* _TASK REQUIREMENTS_:
Look through the listing below and write out exactly the lines from the line with "(352, 132) = (286, 182): yellow" to the line with "(496, 75) = (530, 192): purple jar -> none", both included, and no others.

______________________________

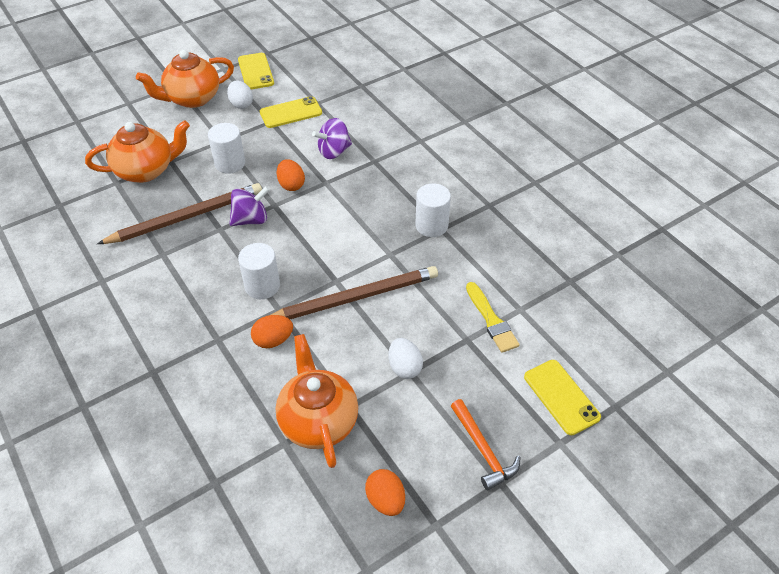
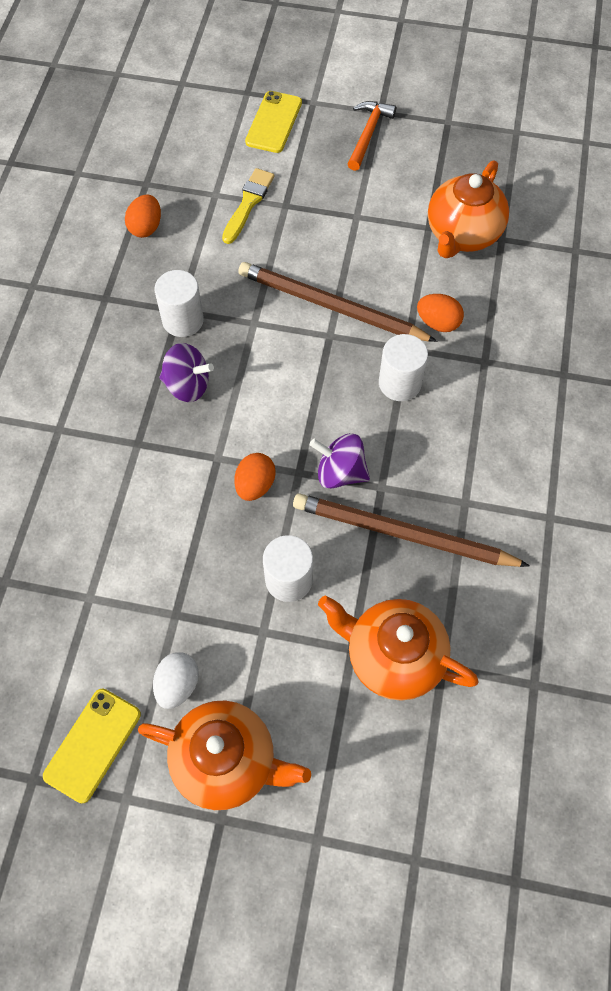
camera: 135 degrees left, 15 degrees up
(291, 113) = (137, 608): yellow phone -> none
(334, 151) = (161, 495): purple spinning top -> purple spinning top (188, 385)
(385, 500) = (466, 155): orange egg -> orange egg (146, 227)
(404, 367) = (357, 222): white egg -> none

______________________________

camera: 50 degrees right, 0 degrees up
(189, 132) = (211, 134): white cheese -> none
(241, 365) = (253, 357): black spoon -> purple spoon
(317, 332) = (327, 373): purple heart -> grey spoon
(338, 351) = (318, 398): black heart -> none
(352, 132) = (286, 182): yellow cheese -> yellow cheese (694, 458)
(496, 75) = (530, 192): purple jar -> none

______________________________

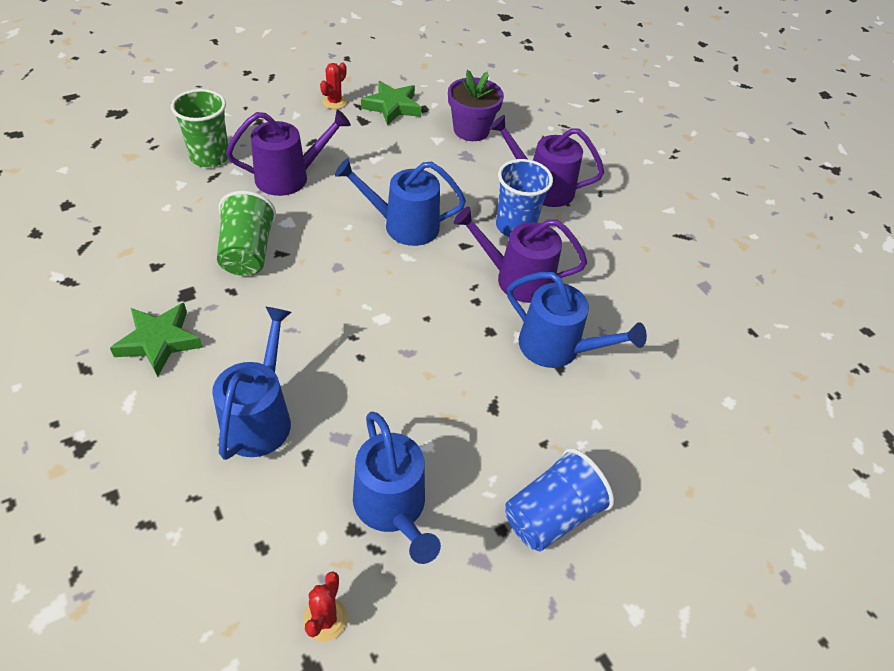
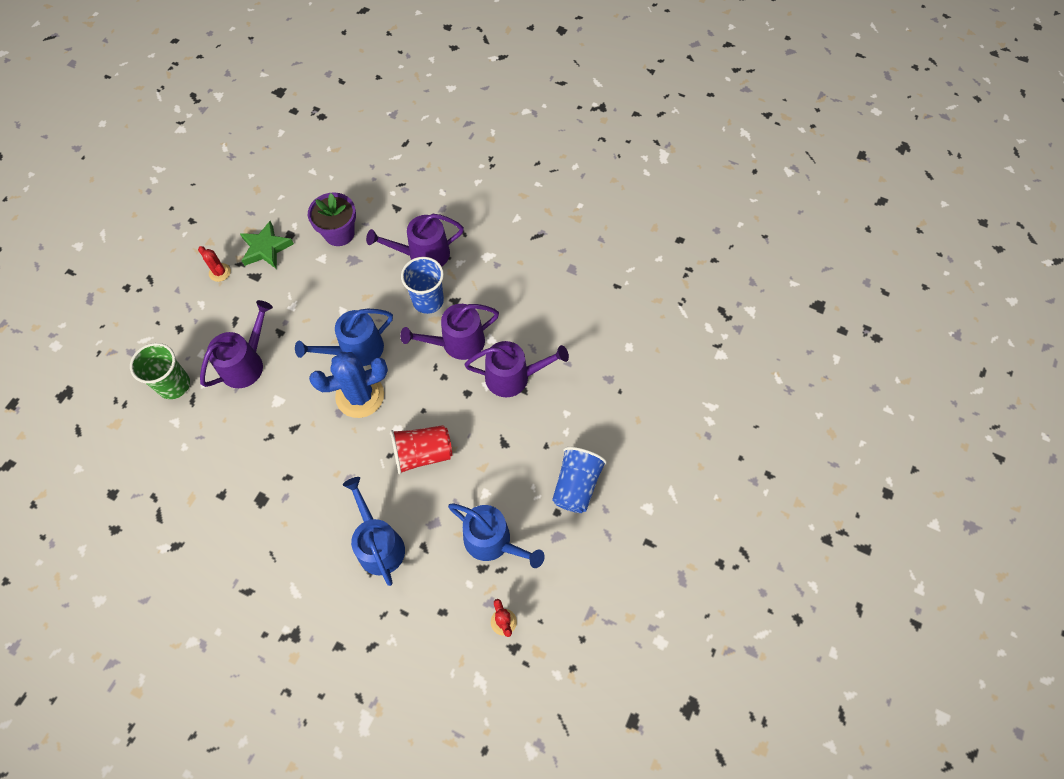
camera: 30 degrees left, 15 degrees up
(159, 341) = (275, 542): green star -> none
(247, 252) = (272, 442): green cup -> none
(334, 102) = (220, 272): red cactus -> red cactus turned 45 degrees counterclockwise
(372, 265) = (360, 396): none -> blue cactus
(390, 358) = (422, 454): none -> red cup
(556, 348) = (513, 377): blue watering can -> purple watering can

______________________________

* _EXPECTED ANSWER_:
(352, 132) = (286, 182): yellow cheese -> yellow cheese (694, 458)
(496, 75) = (530, 192): purple jar -> none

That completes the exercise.